§ Problem to solve
The line with "pos1: [710, 133]", the line with "before: quille [orange]", and all lines between them in the material below: return these exactly, and no others.

§ Supplied records

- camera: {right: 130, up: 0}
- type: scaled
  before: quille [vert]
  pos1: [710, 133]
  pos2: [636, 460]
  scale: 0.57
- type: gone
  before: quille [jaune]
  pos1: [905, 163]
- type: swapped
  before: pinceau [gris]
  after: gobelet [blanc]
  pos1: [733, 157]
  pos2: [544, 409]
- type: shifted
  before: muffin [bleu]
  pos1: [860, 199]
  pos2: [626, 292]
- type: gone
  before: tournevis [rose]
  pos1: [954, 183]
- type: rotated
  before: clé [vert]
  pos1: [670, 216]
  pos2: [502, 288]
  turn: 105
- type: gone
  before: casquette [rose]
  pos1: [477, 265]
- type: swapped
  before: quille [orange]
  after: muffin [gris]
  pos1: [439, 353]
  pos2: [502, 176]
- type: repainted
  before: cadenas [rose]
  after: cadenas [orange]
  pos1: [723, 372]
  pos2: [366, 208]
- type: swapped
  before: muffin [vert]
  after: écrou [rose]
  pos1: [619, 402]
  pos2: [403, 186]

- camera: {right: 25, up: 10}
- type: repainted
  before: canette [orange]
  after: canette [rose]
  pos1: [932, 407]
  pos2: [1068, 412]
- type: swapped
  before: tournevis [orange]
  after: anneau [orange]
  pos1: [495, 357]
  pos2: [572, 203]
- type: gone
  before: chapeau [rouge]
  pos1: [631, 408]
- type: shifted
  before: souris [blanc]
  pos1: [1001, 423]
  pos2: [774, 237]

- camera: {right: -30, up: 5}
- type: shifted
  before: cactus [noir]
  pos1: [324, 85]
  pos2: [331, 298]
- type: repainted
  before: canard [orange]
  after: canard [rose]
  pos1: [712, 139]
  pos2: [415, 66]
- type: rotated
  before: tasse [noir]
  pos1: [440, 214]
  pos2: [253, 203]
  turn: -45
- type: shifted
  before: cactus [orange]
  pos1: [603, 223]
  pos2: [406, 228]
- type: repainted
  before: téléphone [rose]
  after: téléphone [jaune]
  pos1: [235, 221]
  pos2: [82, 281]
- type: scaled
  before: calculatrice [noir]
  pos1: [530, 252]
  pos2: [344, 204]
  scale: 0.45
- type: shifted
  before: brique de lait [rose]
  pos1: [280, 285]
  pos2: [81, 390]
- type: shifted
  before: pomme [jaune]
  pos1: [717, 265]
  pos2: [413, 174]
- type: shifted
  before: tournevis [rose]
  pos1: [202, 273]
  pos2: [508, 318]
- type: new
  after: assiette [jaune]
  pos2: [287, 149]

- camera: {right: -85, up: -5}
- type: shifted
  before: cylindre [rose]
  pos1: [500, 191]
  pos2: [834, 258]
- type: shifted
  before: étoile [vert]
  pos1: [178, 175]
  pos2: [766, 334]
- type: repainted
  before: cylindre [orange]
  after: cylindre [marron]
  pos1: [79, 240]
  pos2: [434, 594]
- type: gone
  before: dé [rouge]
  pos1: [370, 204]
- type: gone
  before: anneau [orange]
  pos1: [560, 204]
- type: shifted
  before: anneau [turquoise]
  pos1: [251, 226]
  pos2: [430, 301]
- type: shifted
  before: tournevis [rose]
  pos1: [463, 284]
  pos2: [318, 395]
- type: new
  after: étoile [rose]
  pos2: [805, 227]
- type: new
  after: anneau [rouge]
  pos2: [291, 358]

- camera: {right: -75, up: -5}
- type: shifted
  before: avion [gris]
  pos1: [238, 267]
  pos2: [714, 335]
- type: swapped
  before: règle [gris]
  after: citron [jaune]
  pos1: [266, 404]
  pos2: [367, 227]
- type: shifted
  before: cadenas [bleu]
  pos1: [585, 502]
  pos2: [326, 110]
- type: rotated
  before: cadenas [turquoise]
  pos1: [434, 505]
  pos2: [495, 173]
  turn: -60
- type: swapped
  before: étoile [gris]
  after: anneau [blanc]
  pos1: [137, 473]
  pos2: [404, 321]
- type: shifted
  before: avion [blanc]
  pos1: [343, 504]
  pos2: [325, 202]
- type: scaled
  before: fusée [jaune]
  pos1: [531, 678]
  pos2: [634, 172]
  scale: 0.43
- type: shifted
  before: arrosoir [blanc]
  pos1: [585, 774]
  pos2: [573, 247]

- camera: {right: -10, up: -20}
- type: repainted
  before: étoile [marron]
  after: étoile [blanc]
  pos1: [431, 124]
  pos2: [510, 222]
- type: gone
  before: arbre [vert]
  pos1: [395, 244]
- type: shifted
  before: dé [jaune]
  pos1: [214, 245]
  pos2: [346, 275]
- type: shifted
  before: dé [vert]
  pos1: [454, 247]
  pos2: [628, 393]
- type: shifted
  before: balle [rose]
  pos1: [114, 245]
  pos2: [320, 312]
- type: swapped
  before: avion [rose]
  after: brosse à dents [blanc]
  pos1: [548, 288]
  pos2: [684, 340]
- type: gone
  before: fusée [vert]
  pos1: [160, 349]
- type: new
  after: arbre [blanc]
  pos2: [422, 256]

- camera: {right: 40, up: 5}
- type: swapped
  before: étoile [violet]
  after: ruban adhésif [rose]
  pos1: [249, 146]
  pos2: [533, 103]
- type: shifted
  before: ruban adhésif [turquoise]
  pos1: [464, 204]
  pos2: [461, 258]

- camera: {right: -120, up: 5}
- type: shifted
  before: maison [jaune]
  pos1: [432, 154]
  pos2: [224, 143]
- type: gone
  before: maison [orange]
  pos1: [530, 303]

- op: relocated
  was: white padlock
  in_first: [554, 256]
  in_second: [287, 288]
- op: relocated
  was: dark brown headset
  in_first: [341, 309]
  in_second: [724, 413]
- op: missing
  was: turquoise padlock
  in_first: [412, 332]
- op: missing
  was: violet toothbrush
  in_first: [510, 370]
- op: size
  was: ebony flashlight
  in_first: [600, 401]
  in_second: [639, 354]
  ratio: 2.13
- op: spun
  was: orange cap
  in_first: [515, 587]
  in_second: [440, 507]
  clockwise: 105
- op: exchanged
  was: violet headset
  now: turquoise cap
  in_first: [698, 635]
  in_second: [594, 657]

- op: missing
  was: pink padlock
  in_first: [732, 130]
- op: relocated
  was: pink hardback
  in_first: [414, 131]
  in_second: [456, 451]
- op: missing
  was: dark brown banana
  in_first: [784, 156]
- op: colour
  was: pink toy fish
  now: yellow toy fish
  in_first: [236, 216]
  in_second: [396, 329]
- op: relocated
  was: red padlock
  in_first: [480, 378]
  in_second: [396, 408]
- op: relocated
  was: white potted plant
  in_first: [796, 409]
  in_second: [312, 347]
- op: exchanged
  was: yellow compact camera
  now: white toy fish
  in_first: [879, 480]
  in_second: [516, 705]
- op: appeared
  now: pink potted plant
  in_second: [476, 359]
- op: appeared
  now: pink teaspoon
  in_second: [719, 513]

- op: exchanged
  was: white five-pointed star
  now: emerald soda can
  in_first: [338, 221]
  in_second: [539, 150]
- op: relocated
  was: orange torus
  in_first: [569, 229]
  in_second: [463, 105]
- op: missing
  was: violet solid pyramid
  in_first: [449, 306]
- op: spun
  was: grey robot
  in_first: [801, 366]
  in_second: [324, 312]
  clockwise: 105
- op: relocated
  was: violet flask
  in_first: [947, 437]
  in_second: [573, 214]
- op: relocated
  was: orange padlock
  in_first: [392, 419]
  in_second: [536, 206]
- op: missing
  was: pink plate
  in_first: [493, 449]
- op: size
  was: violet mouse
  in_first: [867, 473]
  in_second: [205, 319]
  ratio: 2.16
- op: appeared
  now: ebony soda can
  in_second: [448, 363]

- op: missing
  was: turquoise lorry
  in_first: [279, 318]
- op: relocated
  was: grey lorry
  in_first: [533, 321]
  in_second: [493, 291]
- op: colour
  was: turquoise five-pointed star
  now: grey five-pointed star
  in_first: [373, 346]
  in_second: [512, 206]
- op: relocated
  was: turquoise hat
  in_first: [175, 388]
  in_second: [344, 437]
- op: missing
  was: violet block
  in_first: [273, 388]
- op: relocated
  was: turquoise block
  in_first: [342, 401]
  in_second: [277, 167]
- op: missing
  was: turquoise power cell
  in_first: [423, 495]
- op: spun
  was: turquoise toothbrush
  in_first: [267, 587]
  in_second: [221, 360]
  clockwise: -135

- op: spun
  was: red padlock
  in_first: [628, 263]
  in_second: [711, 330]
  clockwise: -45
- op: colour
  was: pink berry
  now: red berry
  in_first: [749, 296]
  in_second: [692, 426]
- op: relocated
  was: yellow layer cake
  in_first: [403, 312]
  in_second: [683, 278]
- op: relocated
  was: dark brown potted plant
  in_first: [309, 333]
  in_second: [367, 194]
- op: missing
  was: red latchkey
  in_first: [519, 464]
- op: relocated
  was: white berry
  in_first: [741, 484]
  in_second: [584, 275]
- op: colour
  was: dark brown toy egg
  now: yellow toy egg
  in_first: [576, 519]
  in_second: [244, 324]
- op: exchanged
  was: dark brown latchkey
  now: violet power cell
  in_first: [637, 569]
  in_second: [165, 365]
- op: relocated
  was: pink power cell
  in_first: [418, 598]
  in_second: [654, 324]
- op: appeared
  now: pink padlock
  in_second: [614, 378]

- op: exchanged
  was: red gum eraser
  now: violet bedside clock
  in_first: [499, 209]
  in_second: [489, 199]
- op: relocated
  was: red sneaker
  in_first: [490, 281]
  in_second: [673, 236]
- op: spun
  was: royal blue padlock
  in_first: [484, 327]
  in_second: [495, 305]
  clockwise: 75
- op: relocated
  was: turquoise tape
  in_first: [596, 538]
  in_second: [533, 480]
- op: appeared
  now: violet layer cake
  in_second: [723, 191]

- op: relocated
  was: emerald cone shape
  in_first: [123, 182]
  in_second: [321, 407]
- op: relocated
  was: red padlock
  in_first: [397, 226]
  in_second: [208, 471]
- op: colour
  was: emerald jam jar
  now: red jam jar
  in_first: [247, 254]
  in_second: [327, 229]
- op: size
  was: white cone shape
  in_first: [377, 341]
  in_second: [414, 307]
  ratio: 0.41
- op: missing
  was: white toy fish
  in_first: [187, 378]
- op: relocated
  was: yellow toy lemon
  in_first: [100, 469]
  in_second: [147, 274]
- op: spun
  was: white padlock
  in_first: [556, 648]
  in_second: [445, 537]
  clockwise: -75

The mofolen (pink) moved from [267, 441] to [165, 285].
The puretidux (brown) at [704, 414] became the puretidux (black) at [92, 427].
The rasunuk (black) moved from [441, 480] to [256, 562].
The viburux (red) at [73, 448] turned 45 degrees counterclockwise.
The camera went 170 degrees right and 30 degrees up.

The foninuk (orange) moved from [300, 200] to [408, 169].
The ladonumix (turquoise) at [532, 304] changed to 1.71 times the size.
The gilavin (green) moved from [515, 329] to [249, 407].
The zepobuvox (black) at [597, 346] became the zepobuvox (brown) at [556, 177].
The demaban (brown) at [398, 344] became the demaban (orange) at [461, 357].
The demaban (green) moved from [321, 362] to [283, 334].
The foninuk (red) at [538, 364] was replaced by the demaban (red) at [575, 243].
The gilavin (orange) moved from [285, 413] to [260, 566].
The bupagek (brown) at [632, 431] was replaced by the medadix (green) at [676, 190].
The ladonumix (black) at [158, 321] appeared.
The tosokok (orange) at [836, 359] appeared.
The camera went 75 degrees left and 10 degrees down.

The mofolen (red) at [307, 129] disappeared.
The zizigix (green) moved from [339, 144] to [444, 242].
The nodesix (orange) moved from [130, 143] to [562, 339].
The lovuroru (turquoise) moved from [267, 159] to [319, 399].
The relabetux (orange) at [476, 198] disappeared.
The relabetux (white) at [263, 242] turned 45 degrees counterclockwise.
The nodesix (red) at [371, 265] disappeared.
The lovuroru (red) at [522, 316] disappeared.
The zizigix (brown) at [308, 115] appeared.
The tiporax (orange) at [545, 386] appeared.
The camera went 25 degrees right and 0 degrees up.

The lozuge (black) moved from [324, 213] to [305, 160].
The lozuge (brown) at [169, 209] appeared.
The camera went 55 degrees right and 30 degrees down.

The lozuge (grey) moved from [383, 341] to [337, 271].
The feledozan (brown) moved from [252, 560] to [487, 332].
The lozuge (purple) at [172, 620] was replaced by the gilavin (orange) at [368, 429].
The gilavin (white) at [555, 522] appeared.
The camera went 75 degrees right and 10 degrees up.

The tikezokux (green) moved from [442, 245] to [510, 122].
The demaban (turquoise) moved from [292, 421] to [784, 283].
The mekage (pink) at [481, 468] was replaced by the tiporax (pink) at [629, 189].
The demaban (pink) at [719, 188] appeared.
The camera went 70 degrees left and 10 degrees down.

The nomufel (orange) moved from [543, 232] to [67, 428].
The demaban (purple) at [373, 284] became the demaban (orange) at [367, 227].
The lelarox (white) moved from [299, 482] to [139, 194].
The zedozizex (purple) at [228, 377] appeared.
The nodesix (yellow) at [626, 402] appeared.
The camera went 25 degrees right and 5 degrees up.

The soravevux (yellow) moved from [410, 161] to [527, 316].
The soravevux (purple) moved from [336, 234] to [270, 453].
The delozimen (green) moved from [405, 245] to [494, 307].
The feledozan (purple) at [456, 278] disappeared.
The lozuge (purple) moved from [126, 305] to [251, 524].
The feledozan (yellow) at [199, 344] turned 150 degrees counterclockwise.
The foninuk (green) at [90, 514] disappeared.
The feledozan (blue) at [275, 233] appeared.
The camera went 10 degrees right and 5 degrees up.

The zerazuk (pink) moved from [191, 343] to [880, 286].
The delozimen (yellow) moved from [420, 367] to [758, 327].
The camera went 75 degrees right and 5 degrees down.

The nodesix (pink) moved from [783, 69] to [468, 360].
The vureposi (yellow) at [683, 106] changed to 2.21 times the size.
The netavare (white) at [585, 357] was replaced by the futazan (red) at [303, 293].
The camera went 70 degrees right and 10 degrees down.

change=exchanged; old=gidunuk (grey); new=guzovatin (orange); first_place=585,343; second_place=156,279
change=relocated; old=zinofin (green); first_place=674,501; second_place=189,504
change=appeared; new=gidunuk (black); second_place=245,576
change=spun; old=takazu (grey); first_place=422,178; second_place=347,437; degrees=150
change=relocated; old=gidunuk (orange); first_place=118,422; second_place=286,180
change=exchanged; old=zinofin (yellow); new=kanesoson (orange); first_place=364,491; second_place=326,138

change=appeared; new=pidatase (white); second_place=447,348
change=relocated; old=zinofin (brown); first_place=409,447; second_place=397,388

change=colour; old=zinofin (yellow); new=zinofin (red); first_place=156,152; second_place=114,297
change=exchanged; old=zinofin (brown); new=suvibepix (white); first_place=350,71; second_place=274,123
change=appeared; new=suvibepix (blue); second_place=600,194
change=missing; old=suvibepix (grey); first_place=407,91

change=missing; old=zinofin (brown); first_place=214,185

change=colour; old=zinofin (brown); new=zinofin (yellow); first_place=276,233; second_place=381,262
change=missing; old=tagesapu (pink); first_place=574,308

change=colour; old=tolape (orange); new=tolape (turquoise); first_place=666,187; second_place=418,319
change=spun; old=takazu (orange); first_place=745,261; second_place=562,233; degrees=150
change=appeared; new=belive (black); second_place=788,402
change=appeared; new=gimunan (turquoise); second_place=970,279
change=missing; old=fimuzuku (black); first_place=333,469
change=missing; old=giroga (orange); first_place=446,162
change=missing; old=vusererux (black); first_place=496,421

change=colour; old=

§ Task solution
  pos1: [710, 133]
  pos2: [636, 460]
  scale: 0.57
- type: gone
  before: quille [jaune]
  pos1: [905, 163]
- type: swapped
  before: pinceau [gris]
  after: gobelet [blanc]
  pos1: [733, 157]
  pos2: [544, 409]
- type: shifted
  before: muffin [bleu]
  pos1: [860, 199]
  pos2: [626, 292]
- type: gone
  before: tournevis [rose]
  pos1: [954, 183]
- type: rotated
  before: clé [vert]
  pos1: [670, 216]
  pos2: [502, 288]
  turn: 105
- type: gone
  before: casquette [rose]
  pos1: [477, 265]
- type: swapped
  before: quille [orange]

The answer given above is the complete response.